Each record should be given again exactly as it appears, with no image included.

(Beginning of DATA PROVIDED)

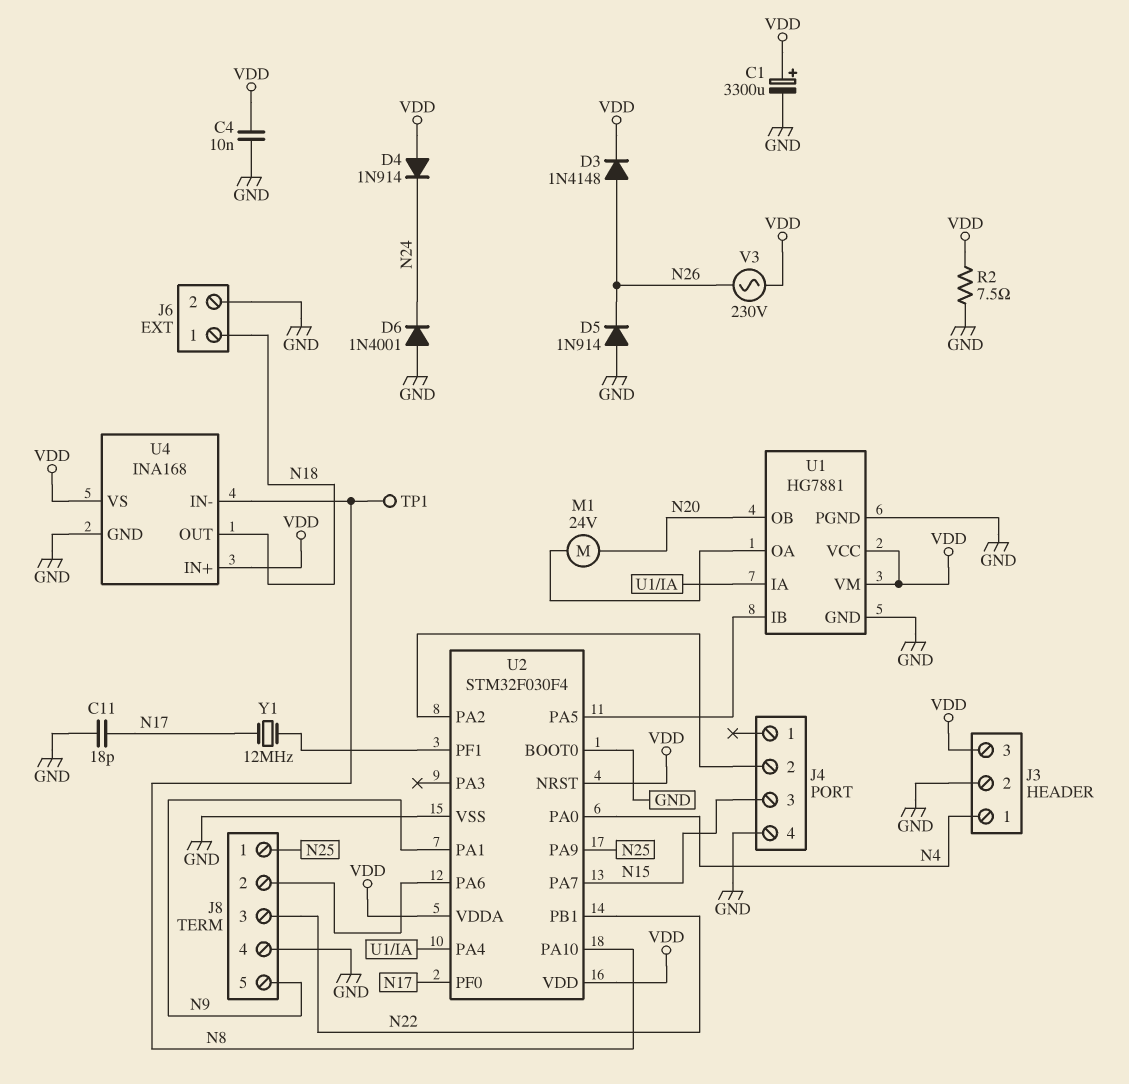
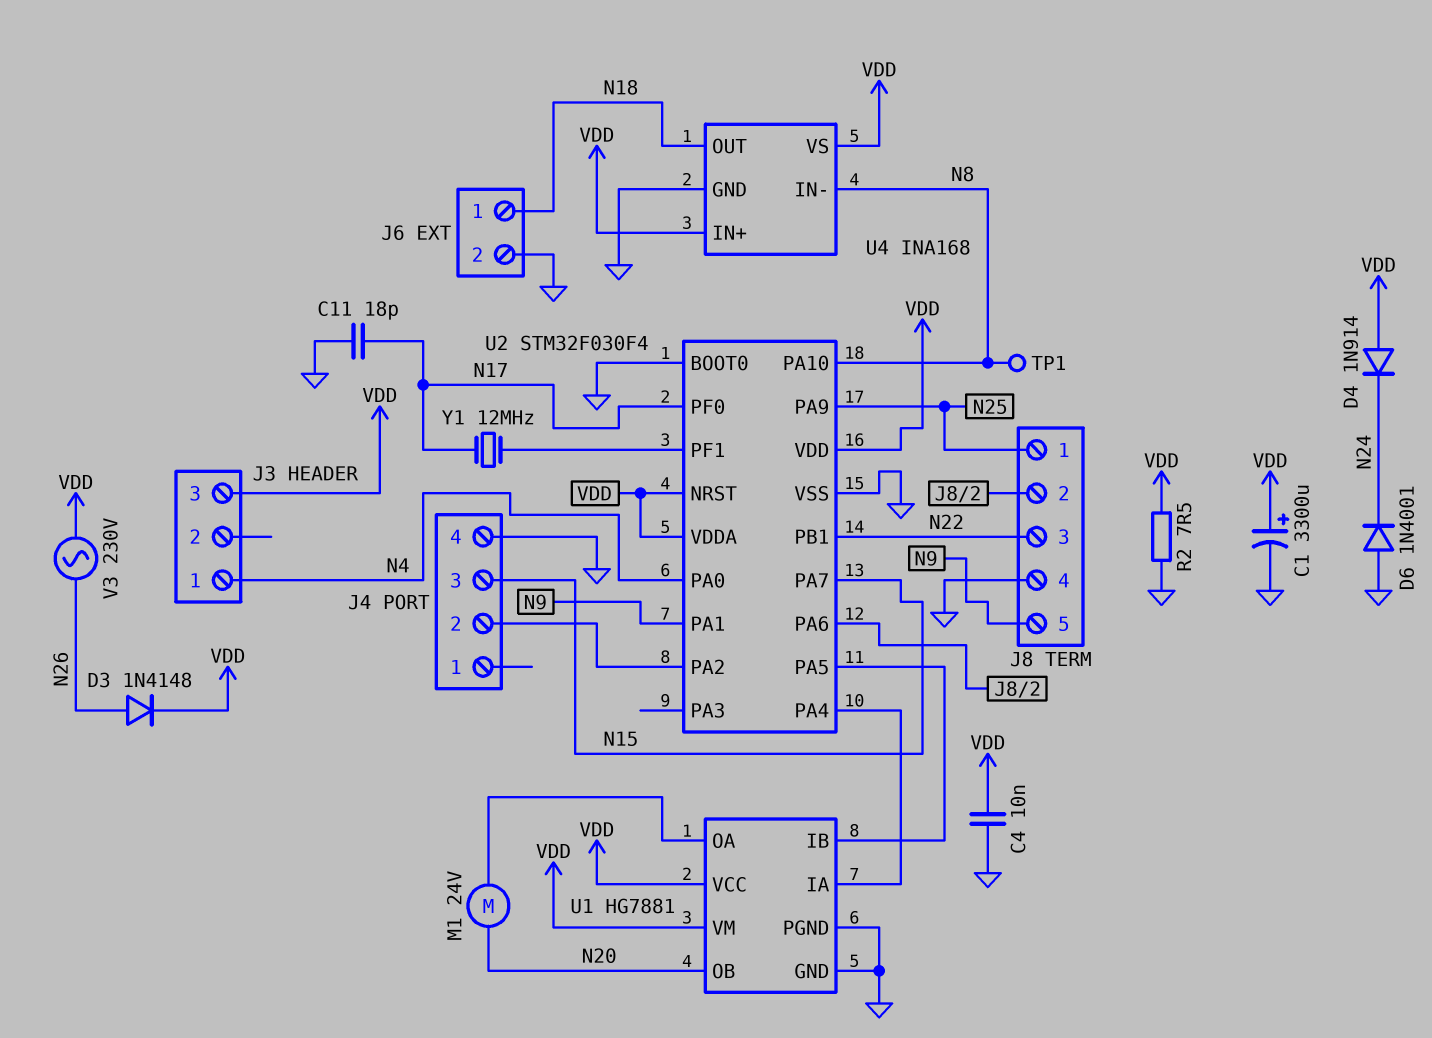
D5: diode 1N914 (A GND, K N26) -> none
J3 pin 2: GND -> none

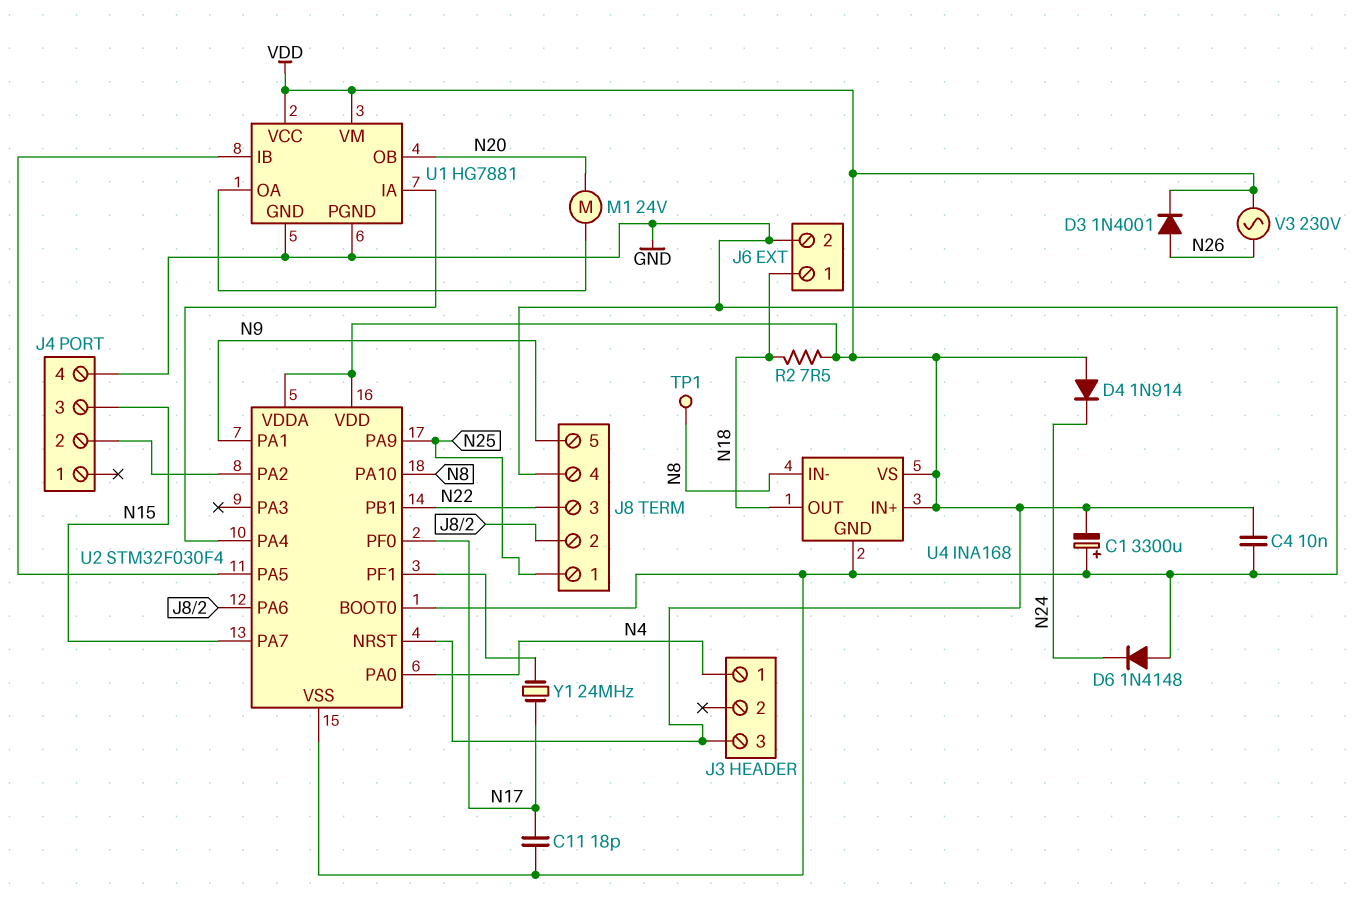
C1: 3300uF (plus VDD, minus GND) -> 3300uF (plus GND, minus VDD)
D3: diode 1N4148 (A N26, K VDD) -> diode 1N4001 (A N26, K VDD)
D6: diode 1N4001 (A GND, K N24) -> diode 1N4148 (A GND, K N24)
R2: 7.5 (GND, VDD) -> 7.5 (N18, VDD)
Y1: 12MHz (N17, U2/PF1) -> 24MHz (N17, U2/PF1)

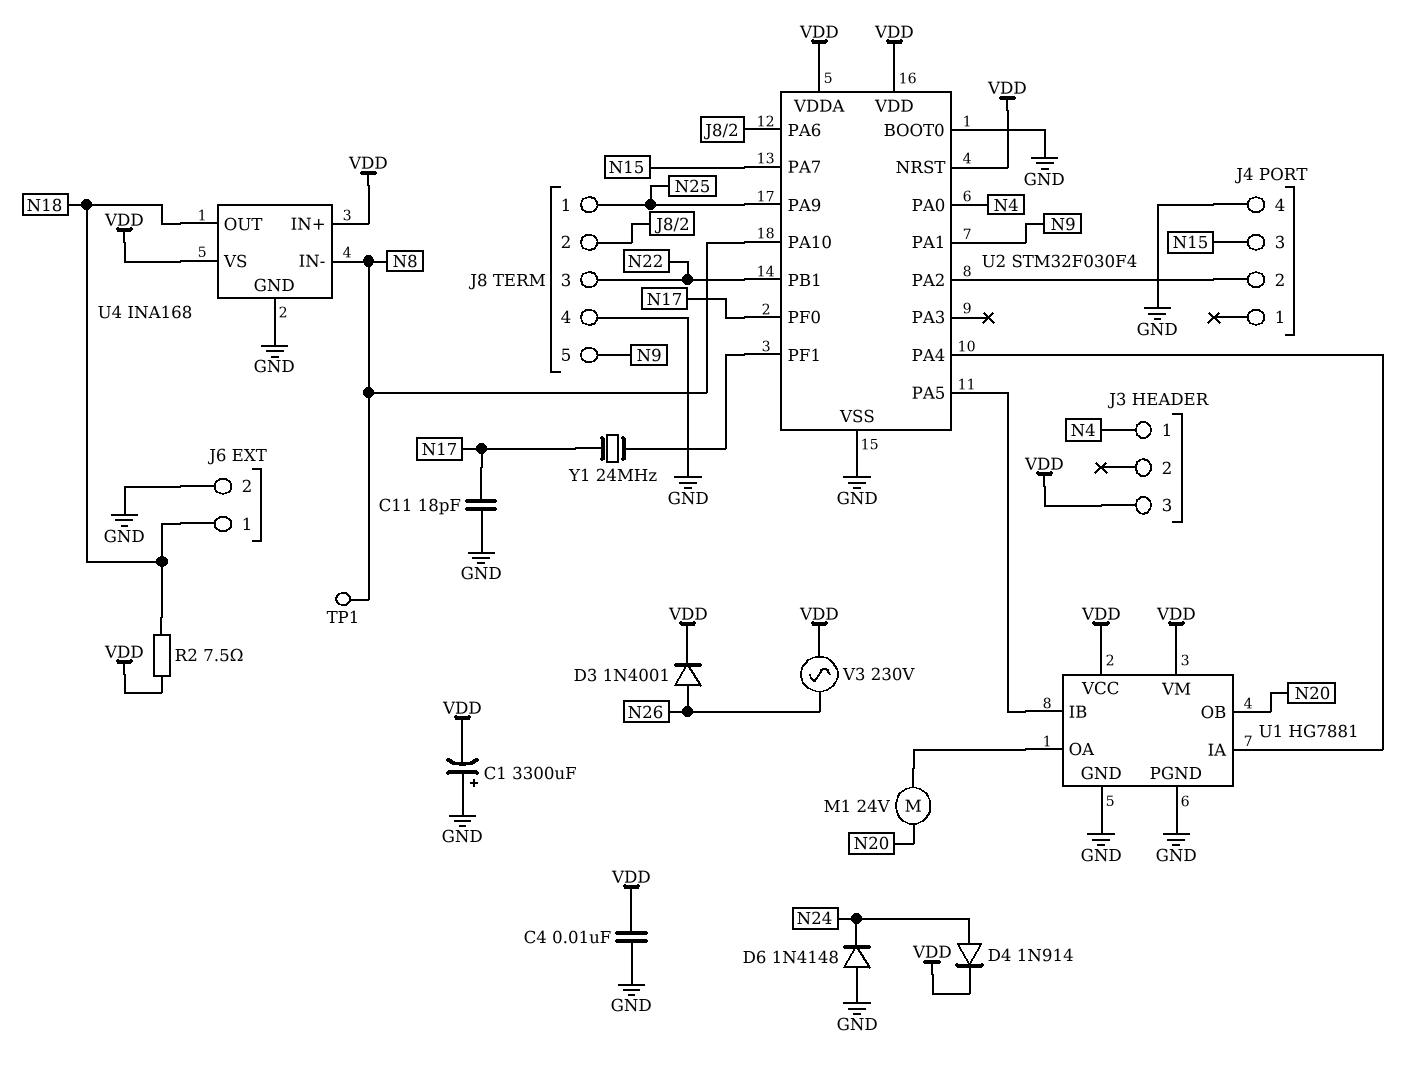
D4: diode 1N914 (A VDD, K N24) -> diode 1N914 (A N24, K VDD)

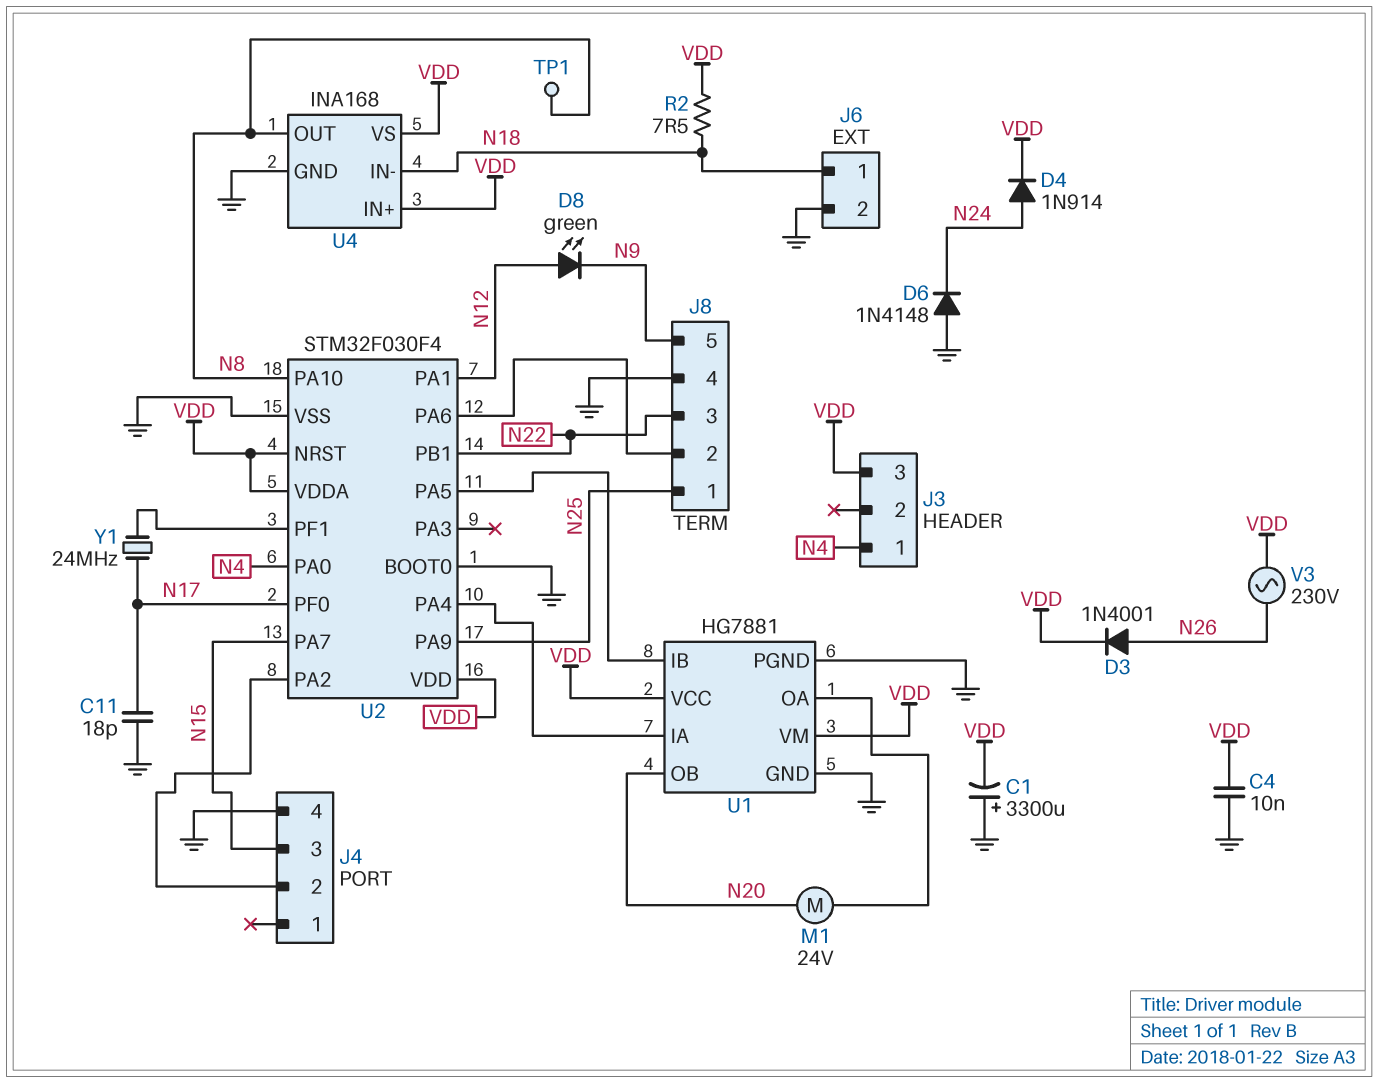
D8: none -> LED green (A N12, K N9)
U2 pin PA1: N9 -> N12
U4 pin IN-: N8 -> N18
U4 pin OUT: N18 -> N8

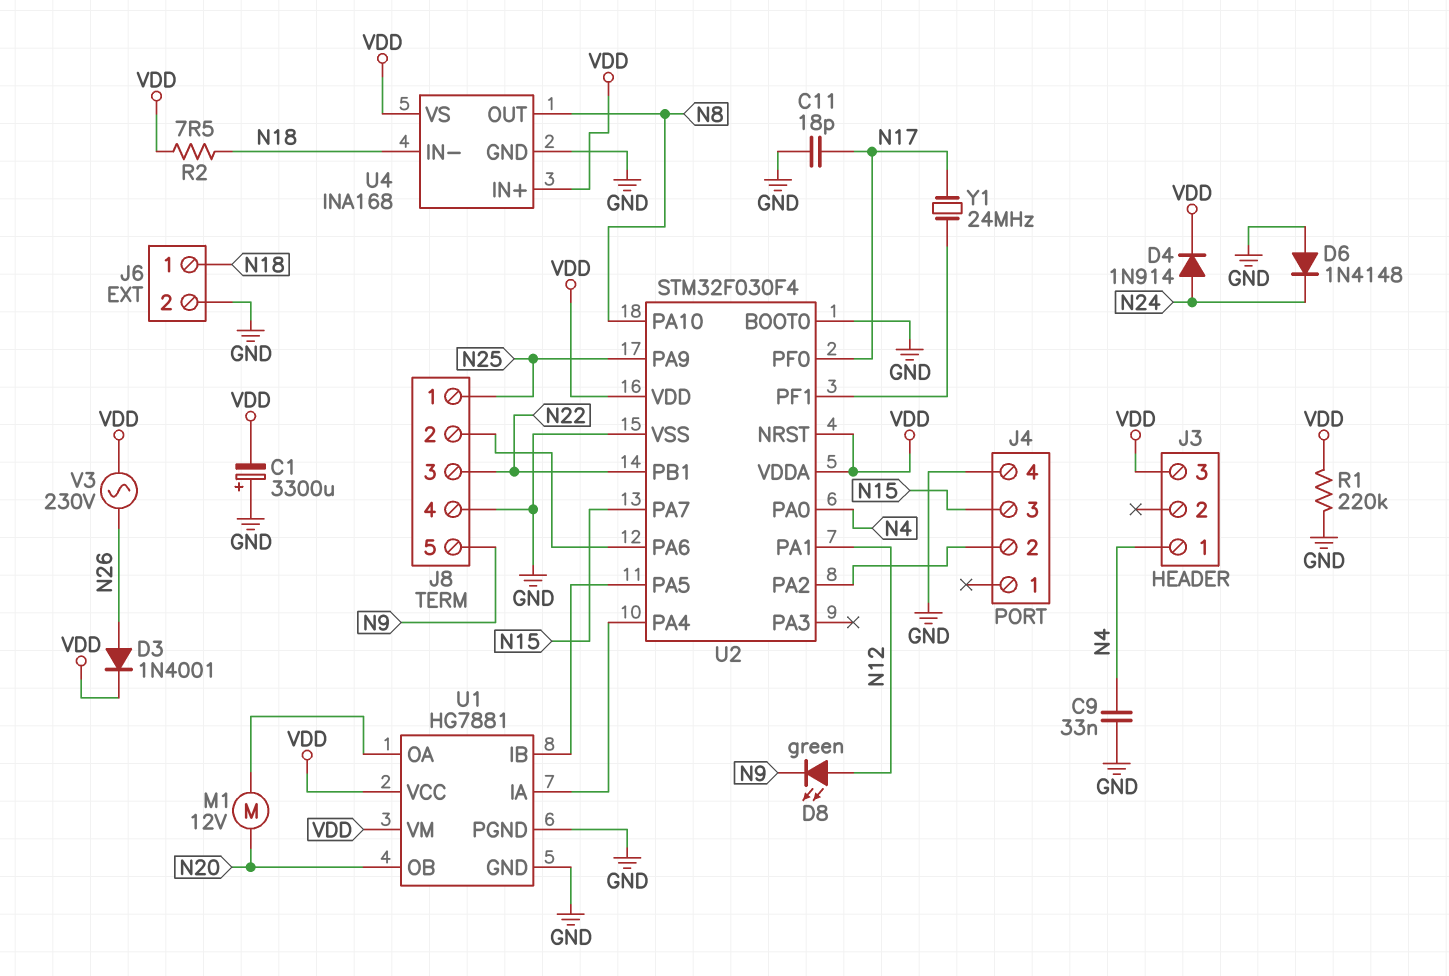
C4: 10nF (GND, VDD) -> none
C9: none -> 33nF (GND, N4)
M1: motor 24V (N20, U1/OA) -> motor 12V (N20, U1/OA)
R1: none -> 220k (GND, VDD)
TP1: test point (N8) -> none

(End of DATA PROVIDED)

_EXPECTED OUTPUT_.
D5: diode 1N914 (A GND, K N26) -> none
J3 pin 2: GND -> none

C1: 3300uF (plus VDD, minus GND) -> 3300uF (plus GND, minus VDD)
D3: diode 1N4148 (A N26, K VDD) -> diode 1N4001 (A N26, K VDD)
D6: diode 1N4001 (A GND, K N24) -> diode 1N4148 (A GND, K N24)
R2: 7.5 (GND, VDD) -> 7.5 (N18, VDD)
Y1: 12MHz (N17, U2/PF1) -> 24MHz (N17, U2/PF1)

D4: diode 1N914 (A VDD, K N24) -> diode 1N914 (A N24, K VDD)

D8: none -> LED green (A N12, K N9)
U2 pin PA1: N9 -> N12
U4 pin IN-: N8 -> N18
U4 pin OUT: N18 -> N8

C4: 10nF (GND, VDD) -> none
C9: none -> 33nF (GND, N4)
M1: motor 24V (N20, U1/OA) -> motor 12V (N20, U1/OA)
R1: none -> 220k (GND, VDD)
TP1: test point (N8) -> none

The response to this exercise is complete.